**Work to be completed:**
Filter the material below so that only lines containing "camera" remain.

Start of Supplied data

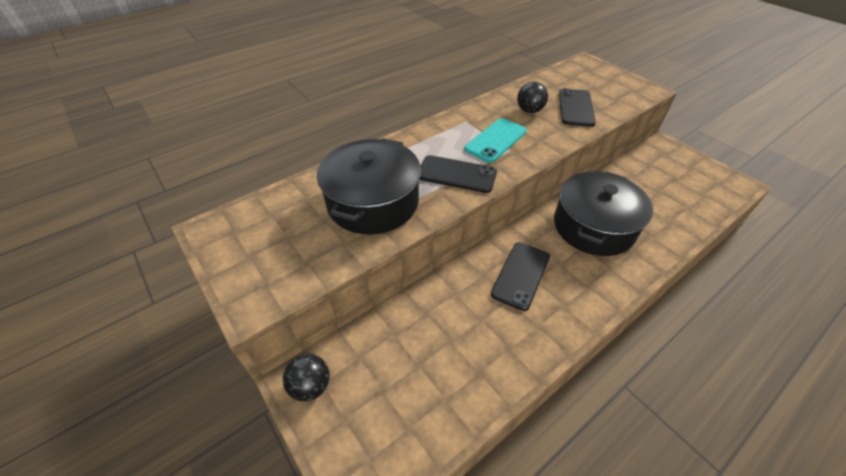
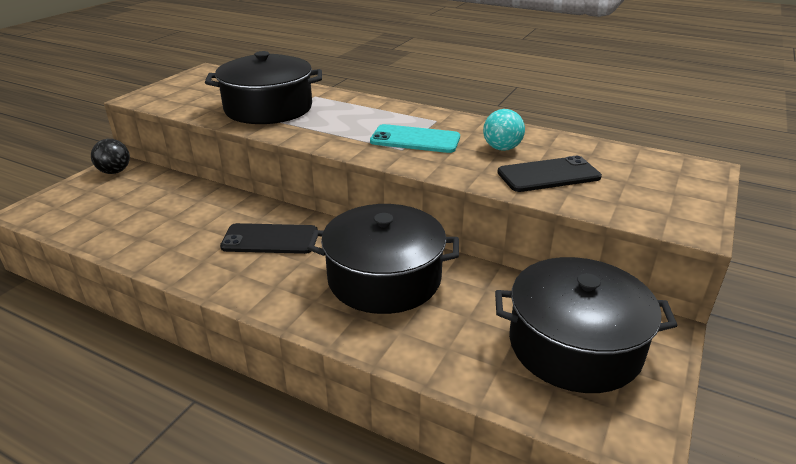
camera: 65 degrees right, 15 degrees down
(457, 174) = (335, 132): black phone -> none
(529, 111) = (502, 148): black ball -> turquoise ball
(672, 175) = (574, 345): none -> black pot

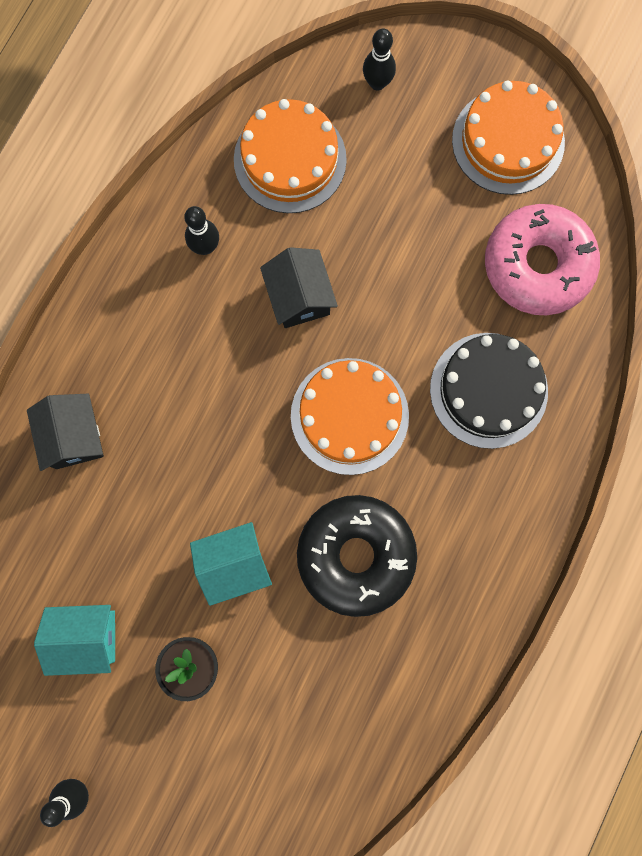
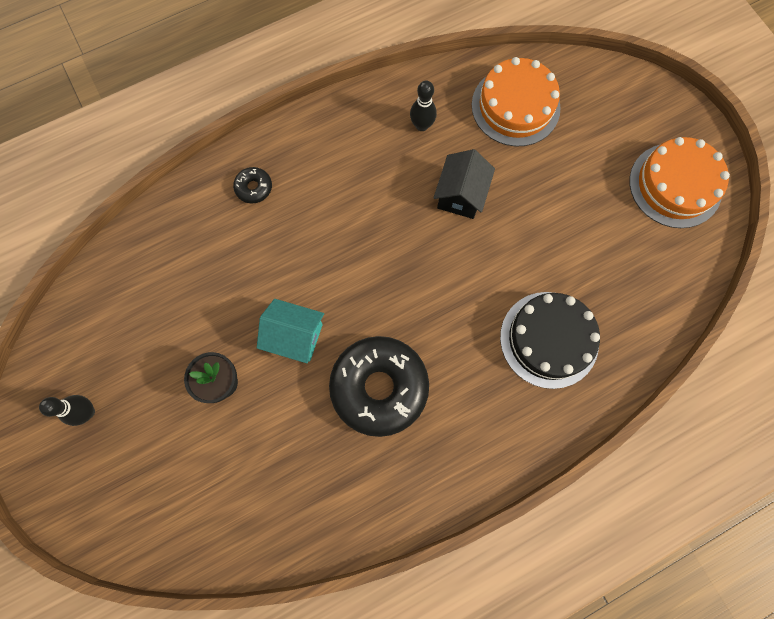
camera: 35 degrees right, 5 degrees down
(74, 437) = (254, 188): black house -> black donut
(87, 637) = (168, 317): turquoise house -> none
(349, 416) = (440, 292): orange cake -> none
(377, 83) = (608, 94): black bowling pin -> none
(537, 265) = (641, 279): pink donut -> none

End of Supplied data

**Result:**
camera: 65 degrees right, 15 degrees down
camera: 35 degrees right, 5 degrees down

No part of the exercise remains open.